## WORK REQUEST
From the records that follow, give the number of lines that include the word "headphones", with no further words.

## AVAILABLE DATA
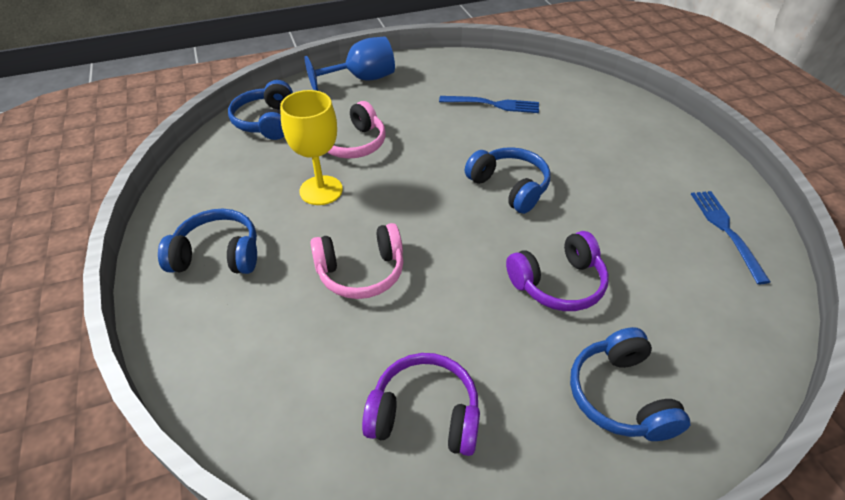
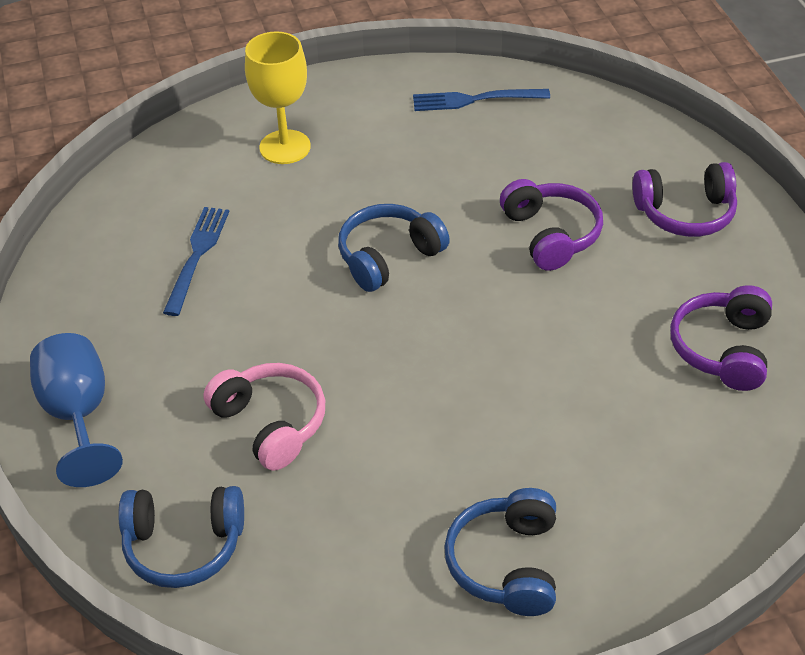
camera: 85 degrees left, 0 degrees up
(321, 190) = (377, 454): yellow goblet -> yellow goblet (285, 147)
(361, 271) = (536, 404): pink headphones -> none
(620, 396) = (685, 213): blue headphones -> purple headphones

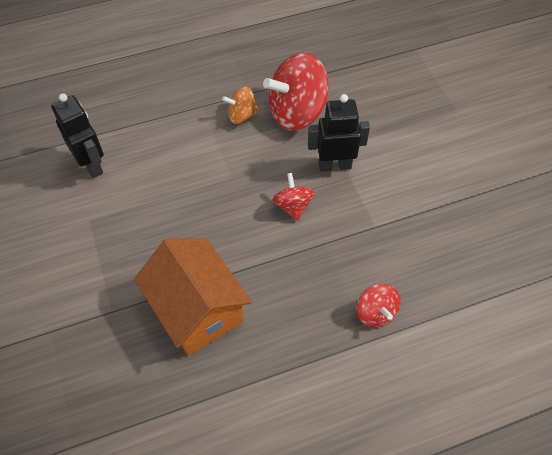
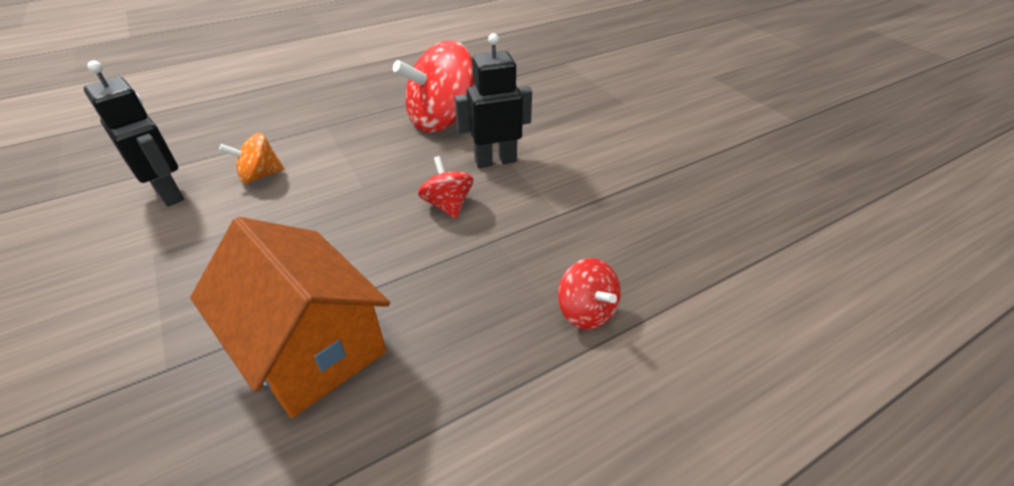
camera: 10 degrees left, 15 degrees down
(242, 115) = (375, 129): orange spinning top -> orange spinning top (260, 175)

## YOUR RESPONSE
2